What to do:
The required result is every line of the records that includes "negro".

Records for the task:
Segment Open
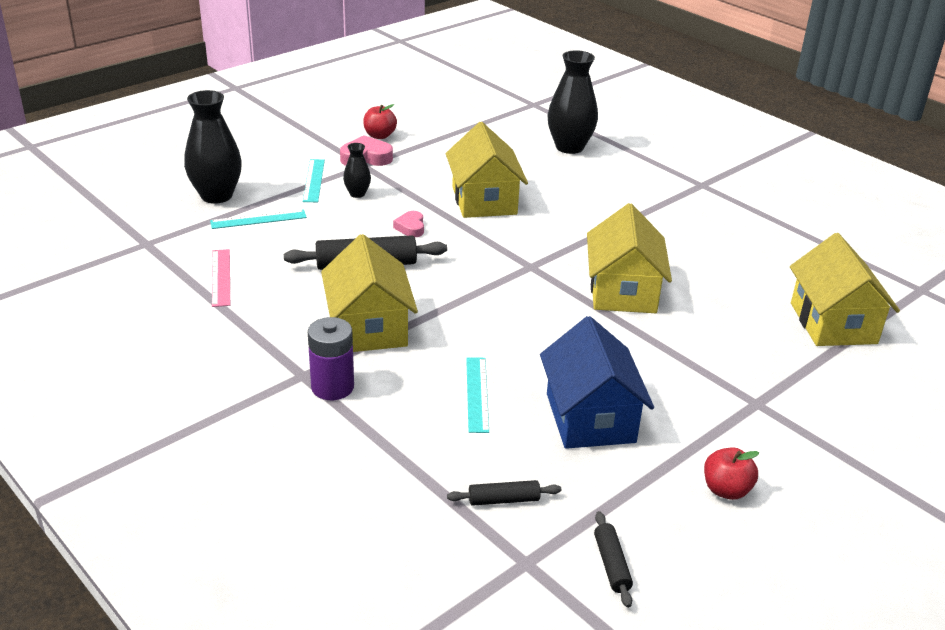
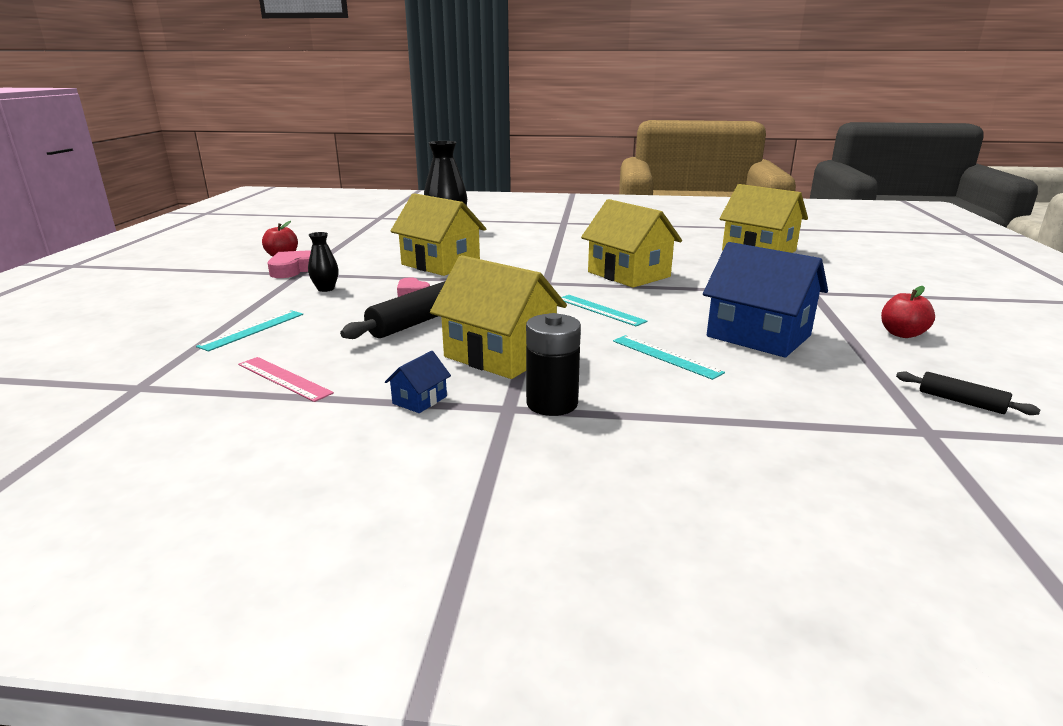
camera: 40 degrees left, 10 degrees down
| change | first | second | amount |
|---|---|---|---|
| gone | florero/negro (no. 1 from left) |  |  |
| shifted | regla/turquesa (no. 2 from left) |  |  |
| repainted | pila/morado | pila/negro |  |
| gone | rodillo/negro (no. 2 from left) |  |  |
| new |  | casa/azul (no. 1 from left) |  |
Segment Closed
Response to the task:
| gone | florero/negro (no. 1 from left) |  |  |
| repainted | pila/morado | pila/negro |  |
| gone | rodillo/negro (no. 2 from left) |  |  |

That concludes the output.